**Work to be completed**
Copy the data exactly from the line that contains "D8: LED orange" through the line that contains "R3: 3k (GND, N_1) -> 3k (GND, N_3)", keeping both end lines and leaving out everything else.

**Given information**
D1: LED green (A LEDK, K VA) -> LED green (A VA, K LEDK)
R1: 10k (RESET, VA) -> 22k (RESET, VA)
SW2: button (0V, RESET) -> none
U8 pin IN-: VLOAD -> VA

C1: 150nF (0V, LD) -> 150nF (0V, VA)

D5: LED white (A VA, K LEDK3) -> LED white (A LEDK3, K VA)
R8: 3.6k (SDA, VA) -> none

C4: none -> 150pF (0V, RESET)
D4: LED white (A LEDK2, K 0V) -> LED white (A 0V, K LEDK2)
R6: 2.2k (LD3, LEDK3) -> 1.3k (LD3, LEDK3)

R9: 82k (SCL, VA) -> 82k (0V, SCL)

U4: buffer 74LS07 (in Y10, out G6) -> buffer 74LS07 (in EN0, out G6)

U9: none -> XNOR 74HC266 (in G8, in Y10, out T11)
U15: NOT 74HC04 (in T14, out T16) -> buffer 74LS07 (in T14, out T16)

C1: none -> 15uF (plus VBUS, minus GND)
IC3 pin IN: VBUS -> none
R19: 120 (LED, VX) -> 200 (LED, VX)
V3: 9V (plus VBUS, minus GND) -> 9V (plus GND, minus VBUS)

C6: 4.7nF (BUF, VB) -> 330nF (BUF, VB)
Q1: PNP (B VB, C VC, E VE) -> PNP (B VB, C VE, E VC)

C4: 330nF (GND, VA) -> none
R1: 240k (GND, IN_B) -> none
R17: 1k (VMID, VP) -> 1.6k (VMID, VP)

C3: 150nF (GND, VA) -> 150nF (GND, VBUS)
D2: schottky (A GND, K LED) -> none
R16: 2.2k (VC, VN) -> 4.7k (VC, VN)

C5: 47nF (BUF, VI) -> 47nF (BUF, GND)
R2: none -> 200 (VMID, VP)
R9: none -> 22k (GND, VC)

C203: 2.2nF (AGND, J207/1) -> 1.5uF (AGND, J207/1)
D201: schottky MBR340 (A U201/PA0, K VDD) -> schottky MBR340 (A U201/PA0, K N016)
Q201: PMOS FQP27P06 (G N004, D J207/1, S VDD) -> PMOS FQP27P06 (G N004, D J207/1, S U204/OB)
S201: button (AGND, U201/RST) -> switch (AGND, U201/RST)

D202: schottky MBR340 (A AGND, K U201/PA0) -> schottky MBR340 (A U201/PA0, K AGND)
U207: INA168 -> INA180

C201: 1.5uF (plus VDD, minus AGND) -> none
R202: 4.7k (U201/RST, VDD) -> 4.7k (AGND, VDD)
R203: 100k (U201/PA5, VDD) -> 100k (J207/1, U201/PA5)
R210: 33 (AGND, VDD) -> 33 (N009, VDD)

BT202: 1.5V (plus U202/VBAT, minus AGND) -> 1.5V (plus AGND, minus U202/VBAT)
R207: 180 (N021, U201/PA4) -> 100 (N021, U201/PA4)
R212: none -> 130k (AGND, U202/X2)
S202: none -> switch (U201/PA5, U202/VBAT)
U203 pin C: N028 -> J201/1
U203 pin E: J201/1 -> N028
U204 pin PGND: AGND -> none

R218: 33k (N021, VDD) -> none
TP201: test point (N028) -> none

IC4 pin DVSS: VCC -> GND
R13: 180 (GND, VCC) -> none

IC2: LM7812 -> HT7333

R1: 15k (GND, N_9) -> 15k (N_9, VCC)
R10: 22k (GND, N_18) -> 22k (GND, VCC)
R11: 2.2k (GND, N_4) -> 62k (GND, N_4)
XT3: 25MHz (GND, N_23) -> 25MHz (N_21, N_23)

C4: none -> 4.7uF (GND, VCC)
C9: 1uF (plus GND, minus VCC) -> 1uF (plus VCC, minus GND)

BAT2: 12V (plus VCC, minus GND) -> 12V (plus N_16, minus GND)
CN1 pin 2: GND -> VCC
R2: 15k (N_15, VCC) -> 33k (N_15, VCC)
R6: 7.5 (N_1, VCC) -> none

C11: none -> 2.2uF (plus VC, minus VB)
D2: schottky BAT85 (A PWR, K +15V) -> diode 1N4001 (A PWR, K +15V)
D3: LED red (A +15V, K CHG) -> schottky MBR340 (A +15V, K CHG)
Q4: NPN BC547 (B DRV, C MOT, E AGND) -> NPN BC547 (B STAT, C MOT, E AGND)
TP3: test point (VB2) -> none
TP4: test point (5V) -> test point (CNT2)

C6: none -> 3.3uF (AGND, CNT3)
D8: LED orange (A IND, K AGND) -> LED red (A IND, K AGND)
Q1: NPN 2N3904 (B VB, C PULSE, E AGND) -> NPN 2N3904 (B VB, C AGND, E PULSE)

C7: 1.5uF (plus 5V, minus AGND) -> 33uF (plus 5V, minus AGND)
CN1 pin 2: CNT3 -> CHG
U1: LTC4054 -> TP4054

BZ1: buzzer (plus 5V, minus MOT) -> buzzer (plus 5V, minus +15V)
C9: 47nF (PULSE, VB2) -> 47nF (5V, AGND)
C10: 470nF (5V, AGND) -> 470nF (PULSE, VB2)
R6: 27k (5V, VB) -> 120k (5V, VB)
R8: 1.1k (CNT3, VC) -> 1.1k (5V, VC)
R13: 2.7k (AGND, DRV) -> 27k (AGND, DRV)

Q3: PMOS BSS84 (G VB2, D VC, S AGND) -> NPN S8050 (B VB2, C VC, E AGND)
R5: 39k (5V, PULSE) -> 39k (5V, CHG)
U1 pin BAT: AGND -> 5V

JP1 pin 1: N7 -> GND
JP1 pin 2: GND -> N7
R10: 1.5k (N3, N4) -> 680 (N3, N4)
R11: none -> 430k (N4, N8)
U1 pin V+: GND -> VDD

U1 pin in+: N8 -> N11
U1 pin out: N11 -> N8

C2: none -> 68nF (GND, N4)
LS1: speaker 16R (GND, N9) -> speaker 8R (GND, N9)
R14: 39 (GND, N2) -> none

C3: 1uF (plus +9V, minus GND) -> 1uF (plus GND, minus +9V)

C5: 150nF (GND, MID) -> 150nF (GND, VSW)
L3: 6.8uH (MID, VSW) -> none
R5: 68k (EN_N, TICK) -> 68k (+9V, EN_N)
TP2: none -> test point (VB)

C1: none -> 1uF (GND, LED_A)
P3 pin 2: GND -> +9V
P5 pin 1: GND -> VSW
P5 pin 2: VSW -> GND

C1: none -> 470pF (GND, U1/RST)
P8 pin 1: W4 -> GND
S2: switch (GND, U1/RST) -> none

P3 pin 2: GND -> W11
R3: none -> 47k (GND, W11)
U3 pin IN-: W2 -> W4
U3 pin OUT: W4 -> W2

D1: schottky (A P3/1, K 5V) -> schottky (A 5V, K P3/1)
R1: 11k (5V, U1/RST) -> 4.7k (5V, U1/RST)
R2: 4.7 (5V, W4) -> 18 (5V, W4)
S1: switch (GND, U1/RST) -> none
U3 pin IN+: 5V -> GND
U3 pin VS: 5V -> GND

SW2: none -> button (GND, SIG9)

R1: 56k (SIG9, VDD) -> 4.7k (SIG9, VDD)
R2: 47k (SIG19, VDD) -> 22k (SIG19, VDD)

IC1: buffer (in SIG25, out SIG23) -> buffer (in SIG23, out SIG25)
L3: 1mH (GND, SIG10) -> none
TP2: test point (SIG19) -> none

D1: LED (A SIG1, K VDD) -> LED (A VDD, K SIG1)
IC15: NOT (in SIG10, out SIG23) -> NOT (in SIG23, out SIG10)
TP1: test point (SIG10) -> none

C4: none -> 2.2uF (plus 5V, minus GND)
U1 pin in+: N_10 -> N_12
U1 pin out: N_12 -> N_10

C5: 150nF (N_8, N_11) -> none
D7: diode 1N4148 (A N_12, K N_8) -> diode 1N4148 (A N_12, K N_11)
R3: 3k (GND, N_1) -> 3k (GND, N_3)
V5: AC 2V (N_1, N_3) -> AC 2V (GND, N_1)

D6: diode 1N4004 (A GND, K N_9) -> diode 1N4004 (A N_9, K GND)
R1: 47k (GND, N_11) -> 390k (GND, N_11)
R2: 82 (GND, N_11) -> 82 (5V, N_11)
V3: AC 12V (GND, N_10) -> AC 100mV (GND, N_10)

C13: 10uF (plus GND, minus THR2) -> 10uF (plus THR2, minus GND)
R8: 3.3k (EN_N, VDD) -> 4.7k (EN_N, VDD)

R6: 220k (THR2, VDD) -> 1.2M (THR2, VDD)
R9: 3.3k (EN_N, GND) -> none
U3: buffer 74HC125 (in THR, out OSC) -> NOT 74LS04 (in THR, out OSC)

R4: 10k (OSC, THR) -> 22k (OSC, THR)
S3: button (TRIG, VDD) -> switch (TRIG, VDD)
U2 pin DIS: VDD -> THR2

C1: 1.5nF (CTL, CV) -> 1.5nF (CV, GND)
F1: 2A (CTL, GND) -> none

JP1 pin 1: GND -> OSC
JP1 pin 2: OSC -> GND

**Solution**
D8: LED orange (A IND, K AGND) -> LED red (A IND, K AGND)
Q1: NPN 2N3904 (B VB, C PULSE, E AGND) -> NPN 2N3904 (B VB, C AGND, E PULSE)

C7: 1.5uF (plus 5V, minus AGND) -> 33uF (plus 5V, minus AGND)
CN1 pin 2: CNT3 -> CHG
U1: LTC4054 -> TP4054

BZ1: buzzer (plus 5V, minus MOT) -> buzzer (plus 5V, minus +15V)
C9: 47nF (PULSE, VB2) -> 47nF (5V, AGND)
C10: 470nF (5V, AGND) -> 470nF (PULSE, VB2)
R6: 27k (5V, VB) -> 120k (5V, VB)
R8: 1.1k (CNT3, VC) -> 1.1k (5V, VC)
R13: 2.7k (AGND, DRV) -> 27k (AGND, DRV)

Q3: PMOS BSS84 (G VB2, D VC, S AGND) -> NPN S8050 (B VB2, C VC, E AGND)
R5: 39k (5V, PULSE) -> 39k (5V, CHG)
U1 pin BAT: AGND -> 5V

JP1 pin 1: N7 -> GND
JP1 pin 2: GND -> N7
R10: 1.5k (N3, N4) -> 680 (N3, N4)
R11: none -> 430k (N4, N8)
U1 pin V+: GND -> VDD

U1 pin in+: N8 -> N11
U1 pin out: N11 -> N8

C2: none -> 68nF (GND, N4)
LS1: speaker 16R (GND, N9) -> speaker 8R (GND, N9)
R14: 39 (GND, N2) -> none

C3: 1uF (plus +9V, minus GND) -> 1uF (plus GND, minus +9V)

C5: 150nF (GND, MID) -> 150nF (GND, VSW)
L3: 6.8uH (MID, VSW) -> none
R5: 68k (EN_N, TICK) -> 68k (+9V, EN_N)
TP2: none -> test point (VB)

C1: none -> 1uF (GND, LED_A)
P3 pin 2: GND -> +9V
P5 pin 1: GND -> VSW
P5 pin 2: VSW -> GND

C1: none -> 470pF (GND, U1/RST)
P8 pin 1: W4 -> GND
S2: switch (GND, U1/RST) -> none

P3 pin 2: GND -> W11
R3: none -> 47k (GND, W11)
U3 pin IN-: W2 -> W4
U3 pin OUT: W4 -> W2

D1: schottky (A P3/1, K 5V) -> schottky (A 5V, K P3/1)
R1: 11k (5V, U1/RST) -> 4.7k (5V, U1/RST)
R2: 4.7 (5V, W4) -> 18 (5V, W4)
S1: switch (GND, U1/RST) -> none
U3 pin IN+: 5V -> GND
U3 pin VS: 5V -> GND

SW2: none -> button (GND, SIG9)

R1: 56k (SIG9, VDD) -> 4.7k (SIG9, VDD)
R2: 47k (SIG19, VDD) -> 22k (SIG19, VDD)

IC1: buffer (in SIG25, out SIG23) -> buffer (in SIG23, out SIG25)
L3: 1mH (GND, SIG10) -> none
TP2: test point (SIG19) -> none

D1: LED (A SIG1, K VDD) -> LED (A VDD, K SIG1)
IC15: NOT (in SIG10, out SIG23) -> NOT (in SIG23, out SIG10)
TP1: test point (SIG10) -> none

C4: none -> 2.2uF (plus 5V, minus GND)
U1 pin in+: N_10 -> N_12
U1 pin out: N_12 -> N_10

C5: 150nF (N_8, N_11) -> none
D7: diode 1N4148 (A N_12, K N_8) -> diode 1N4148 (A N_12, K N_11)
R3: 3k (GND, N_1) -> 3k (GND, N_3)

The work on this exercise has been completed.